(Revision comparison data)
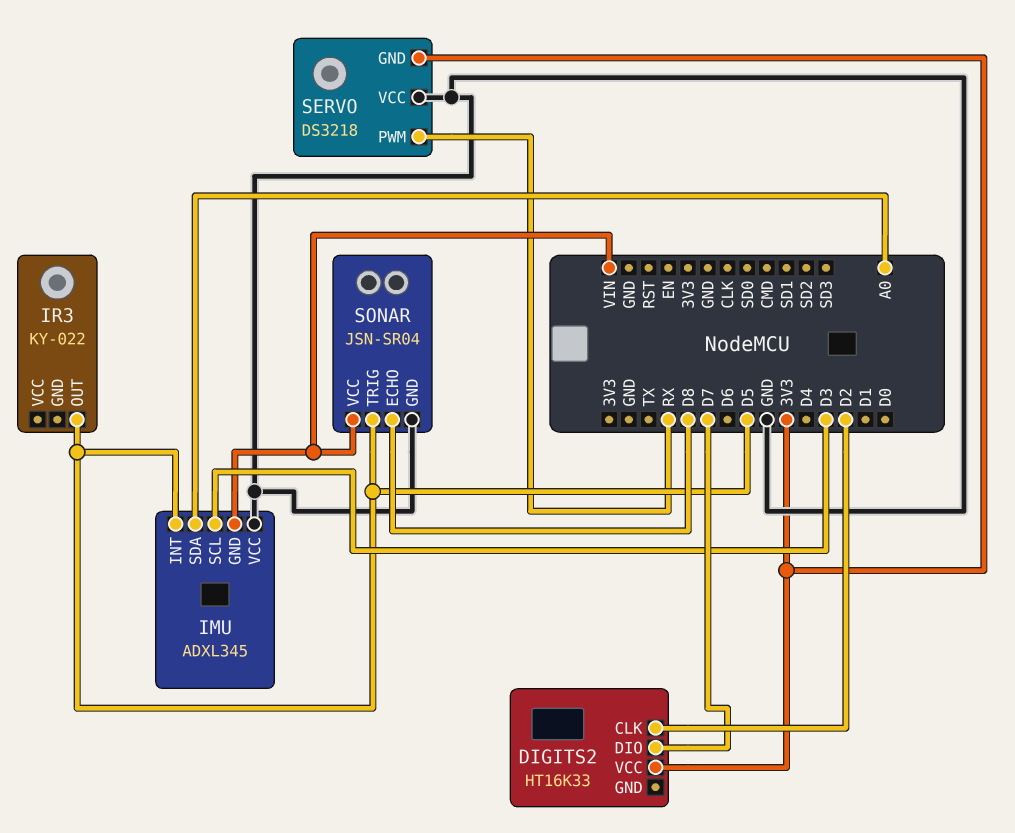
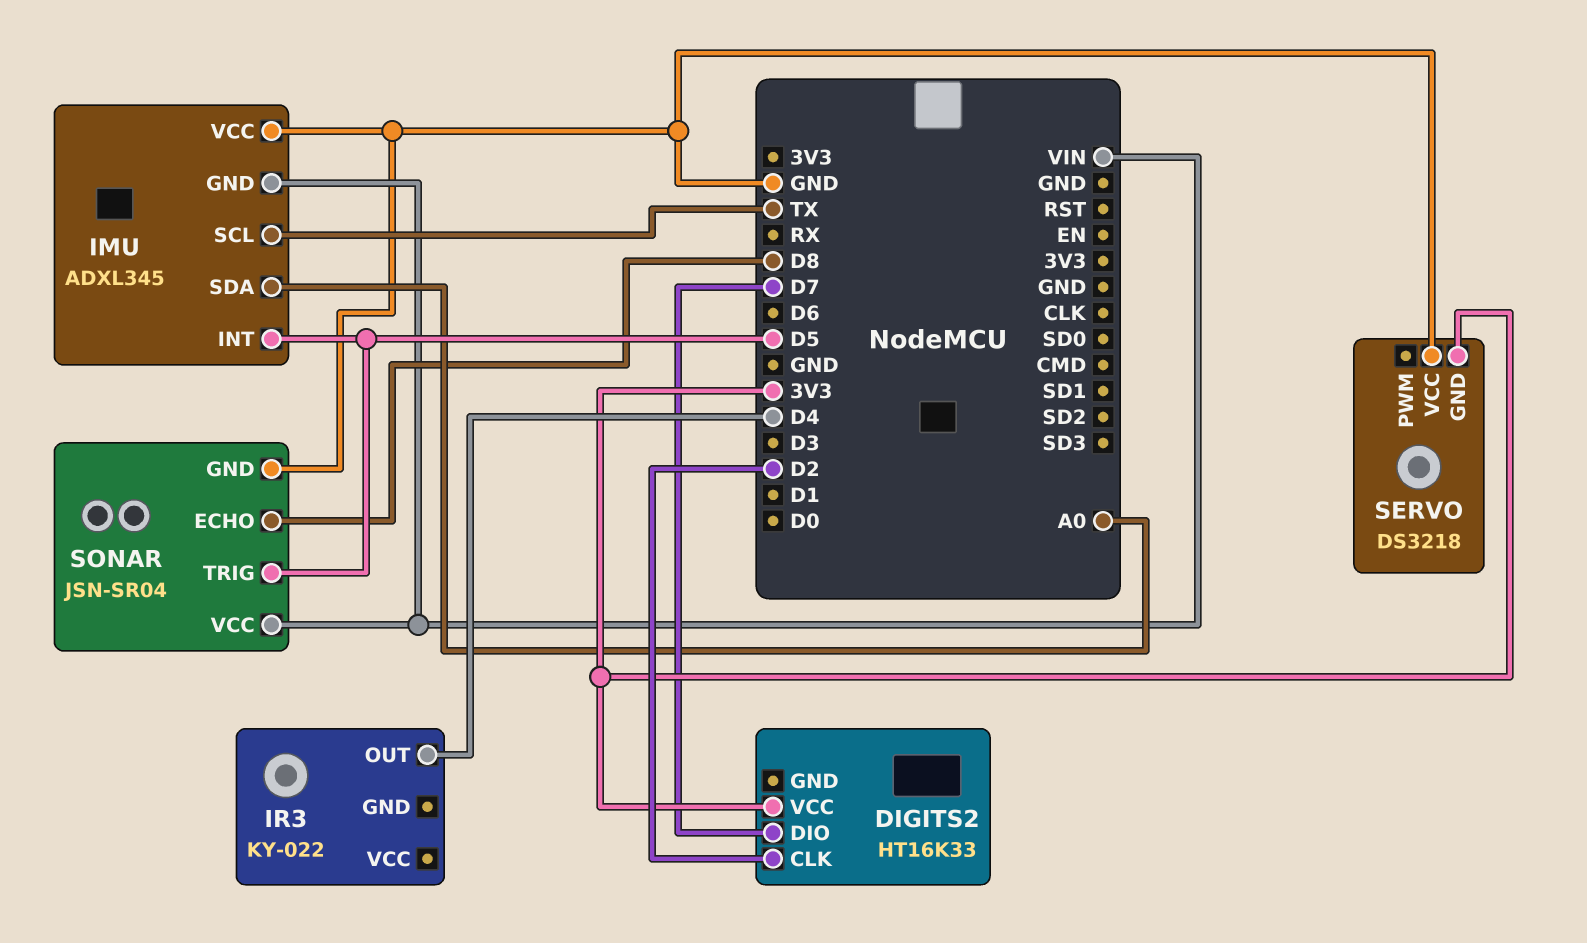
IMU pin SCL: D3 -> TX
IR3 pin OUT: D5 -> D4
SERVO pin PWM: RX -> none

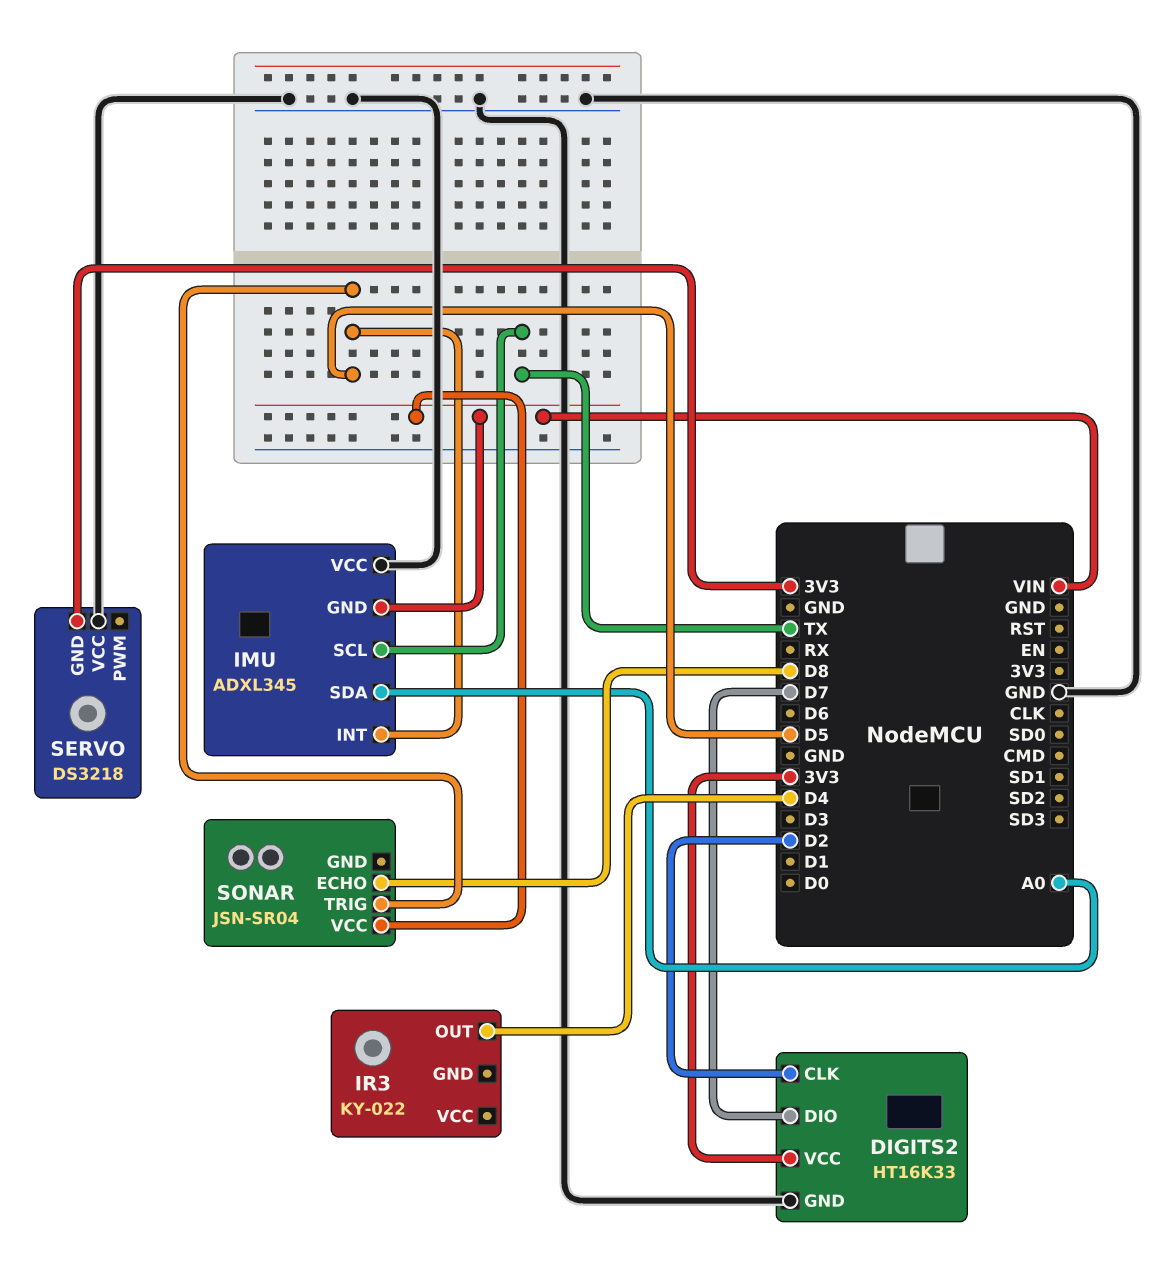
DIGITS2 pin GND: none -> GND
SONAR pin GND: GND -> none

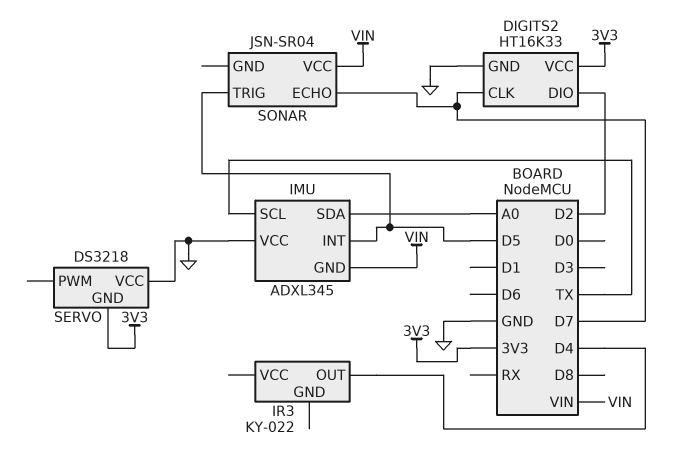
DIGITS2 pin CLK: D2 -> D7
DIGITS2 pin DIO: D7 -> D2
SONAR pin ECHO: D8 -> D7

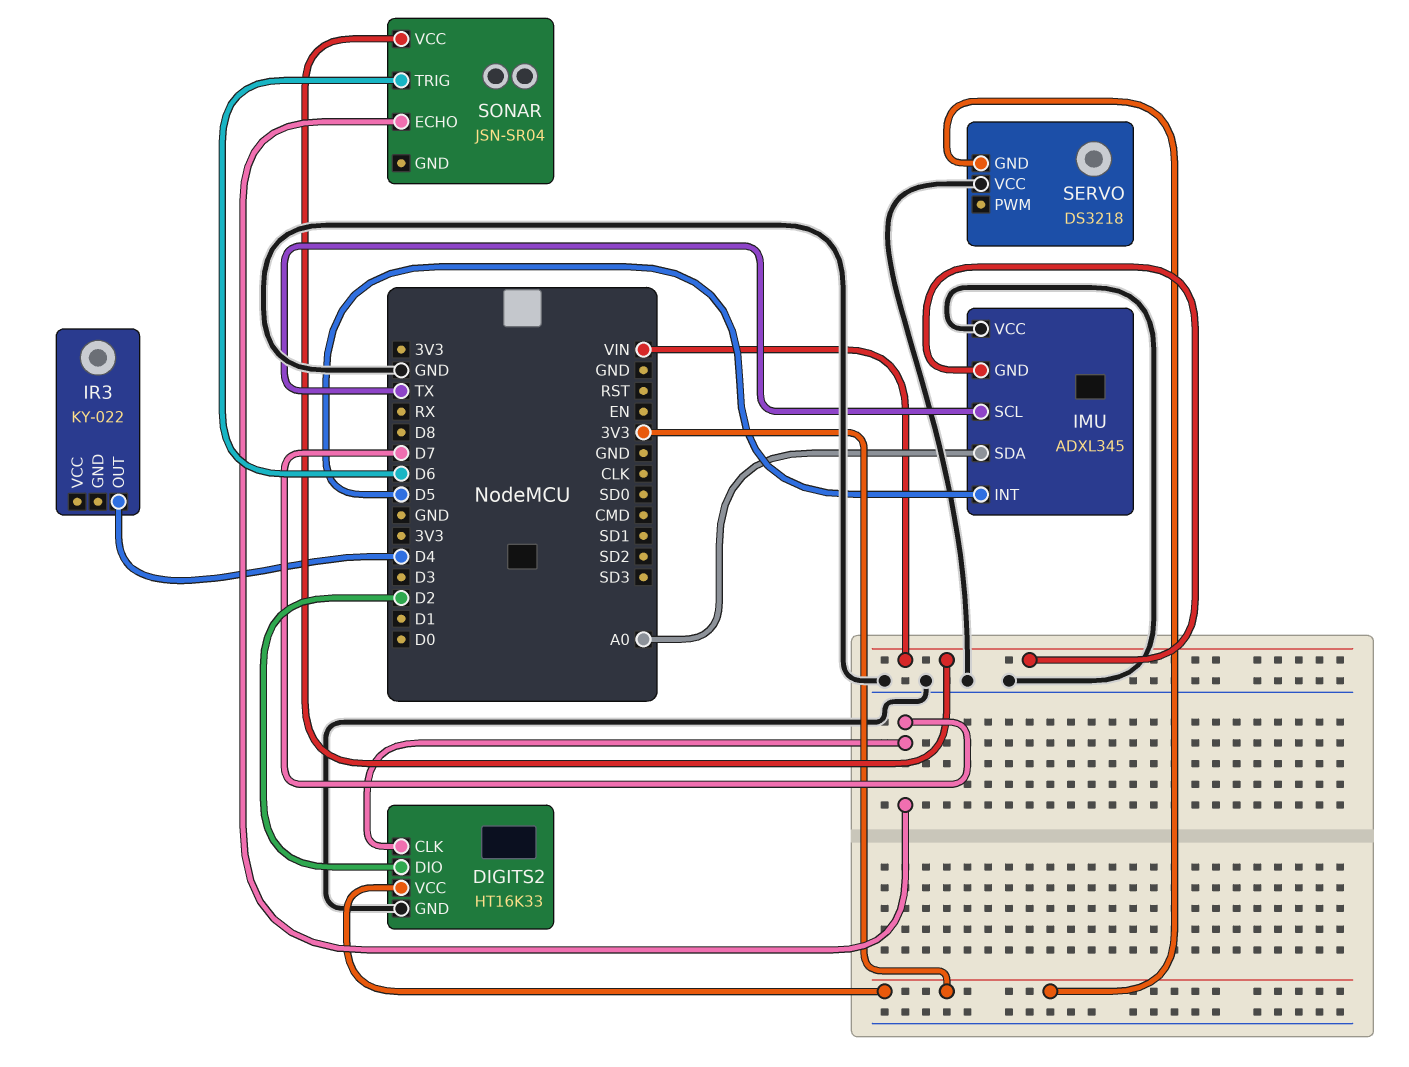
SONAR pin TRIG: D5 -> D6

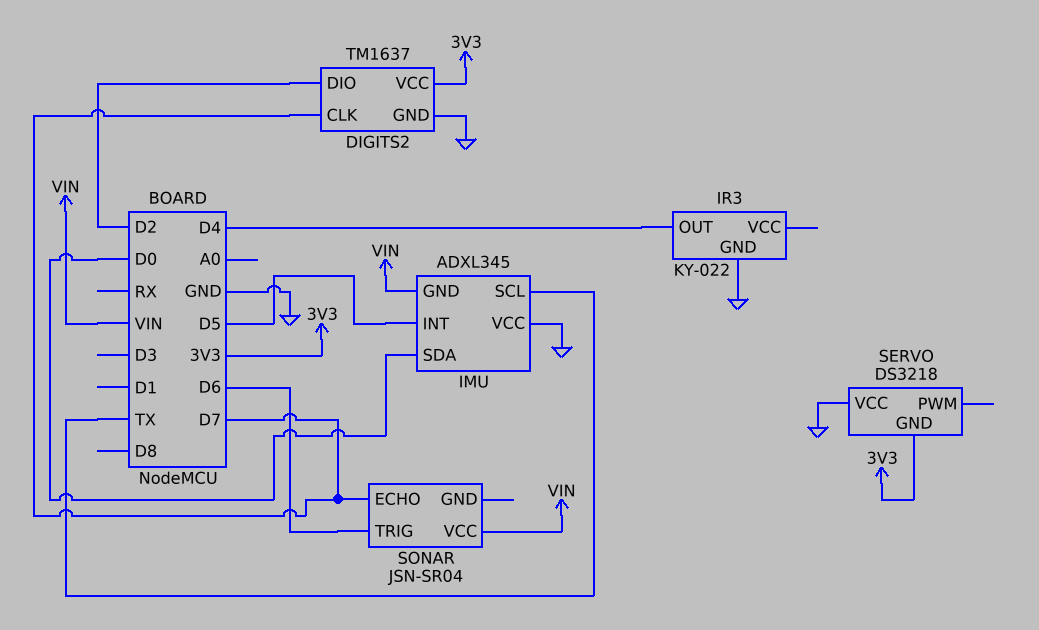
DIGITS2: HT16K33 -> TM1637
IMU pin SDA: A0 -> D0
IR3 pin GND: none -> GND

▶ _WHAT NEEDS TO BE DONE_
Copy exactly the lines from the line containing "SONAR pin TRIG: D5 -> D6" through the last line of the records above, both included, and leave out any pictures.

▶ _TASK RESPONSE_
SONAR pin TRIG: D5 -> D6

DIGITS2: HT16K33 -> TM1637
IMU pin SDA: A0 -> D0
IR3 pin GND: none -> GND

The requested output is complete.